Exercise materials:
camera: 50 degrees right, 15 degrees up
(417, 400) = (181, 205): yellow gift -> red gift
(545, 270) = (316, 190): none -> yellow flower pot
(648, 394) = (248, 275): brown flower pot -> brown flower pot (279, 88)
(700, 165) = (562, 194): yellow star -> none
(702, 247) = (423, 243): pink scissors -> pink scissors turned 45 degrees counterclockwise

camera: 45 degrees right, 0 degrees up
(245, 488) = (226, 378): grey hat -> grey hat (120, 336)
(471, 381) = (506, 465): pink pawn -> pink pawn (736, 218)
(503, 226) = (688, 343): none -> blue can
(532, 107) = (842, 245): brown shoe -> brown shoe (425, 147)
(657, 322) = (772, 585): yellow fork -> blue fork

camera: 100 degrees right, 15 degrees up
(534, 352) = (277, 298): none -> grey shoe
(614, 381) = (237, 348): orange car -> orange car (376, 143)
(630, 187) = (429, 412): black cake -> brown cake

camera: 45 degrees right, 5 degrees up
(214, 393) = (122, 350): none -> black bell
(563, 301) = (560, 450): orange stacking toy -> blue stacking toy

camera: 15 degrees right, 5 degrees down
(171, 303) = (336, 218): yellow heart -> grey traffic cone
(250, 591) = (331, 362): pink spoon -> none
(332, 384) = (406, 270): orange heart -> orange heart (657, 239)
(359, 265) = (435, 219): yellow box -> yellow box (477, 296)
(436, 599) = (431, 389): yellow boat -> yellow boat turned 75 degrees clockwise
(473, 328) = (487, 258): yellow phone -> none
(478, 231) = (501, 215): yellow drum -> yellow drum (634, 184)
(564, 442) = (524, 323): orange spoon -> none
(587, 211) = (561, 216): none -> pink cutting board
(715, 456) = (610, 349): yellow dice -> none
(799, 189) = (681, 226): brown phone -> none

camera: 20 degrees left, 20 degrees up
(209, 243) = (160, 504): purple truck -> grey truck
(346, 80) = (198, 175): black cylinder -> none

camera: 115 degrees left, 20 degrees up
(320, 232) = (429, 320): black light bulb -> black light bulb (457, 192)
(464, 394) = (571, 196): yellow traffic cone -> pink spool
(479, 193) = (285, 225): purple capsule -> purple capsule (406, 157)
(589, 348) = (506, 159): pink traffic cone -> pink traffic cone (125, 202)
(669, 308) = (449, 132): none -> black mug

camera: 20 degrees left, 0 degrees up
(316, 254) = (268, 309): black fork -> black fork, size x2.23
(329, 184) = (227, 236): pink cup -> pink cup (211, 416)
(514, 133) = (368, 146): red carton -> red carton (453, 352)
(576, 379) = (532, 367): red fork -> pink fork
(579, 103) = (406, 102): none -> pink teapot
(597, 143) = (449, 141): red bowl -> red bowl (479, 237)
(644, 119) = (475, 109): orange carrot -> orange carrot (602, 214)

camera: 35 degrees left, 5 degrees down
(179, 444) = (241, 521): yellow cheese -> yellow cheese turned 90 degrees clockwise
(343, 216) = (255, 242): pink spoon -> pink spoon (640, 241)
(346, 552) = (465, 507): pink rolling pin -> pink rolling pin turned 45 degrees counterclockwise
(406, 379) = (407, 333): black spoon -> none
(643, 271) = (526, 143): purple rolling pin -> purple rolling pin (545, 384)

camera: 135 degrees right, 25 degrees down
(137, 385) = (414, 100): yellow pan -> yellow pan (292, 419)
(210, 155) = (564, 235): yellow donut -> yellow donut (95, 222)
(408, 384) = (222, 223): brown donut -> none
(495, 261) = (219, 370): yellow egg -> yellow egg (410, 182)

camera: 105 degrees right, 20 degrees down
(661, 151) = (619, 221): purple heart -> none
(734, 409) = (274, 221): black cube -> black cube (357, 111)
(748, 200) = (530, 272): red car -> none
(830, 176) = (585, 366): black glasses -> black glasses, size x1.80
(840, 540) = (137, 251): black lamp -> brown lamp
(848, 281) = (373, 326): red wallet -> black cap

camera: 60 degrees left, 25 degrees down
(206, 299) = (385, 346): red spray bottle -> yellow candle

The problem: Using the material above, reproduce exactly the line that contains "(179, 444) = (241, 521): yellow" and all lines after it through the last one, and only those.

Exercise answer:
(179, 444) = (241, 521): yellow cheese -> yellow cheese turned 90 degrees clockwise
(343, 216) = (255, 242): pink spoon -> pink spoon (640, 241)
(346, 552) = (465, 507): pink rolling pin -> pink rolling pin turned 45 degrees counterclockwise
(406, 379) = (407, 333): black spoon -> none
(643, 271) = (526, 143): purple rolling pin -> purple rolling pin (545, 384)

camera: 135 degrees right, 25 degrees down
(137, 385) = (414, 100): yellow pan -> yellow pan (292, 419)
(210, 155) = (564, 235): yellow donut -> yellow donut (95, 222)
(408, 384) = (222, 223): brown donut -> none
(495, 261) = (219, 370): yellow egg -> yellow egg (410, 182)

camera: 105 degrees right, 20 degrees down
(661, 151) = (619, 221): purple heart -> none
(734, 409) = (274, 221): black cube -> black cube (357, 111)
(748, 200) = (530, 272): red car -> none
(830, 176) = (585, 366): black glasses -> black glasses, size x1.80
(840, 540) = (137, 251): black lamp -> brown lamp
(848, 281) = (373, 326): red wallet -> black cap

camera: 60 degrees left, 25 degrees down
(206, 299) = (385, 346): red spray bottle -> yellow candle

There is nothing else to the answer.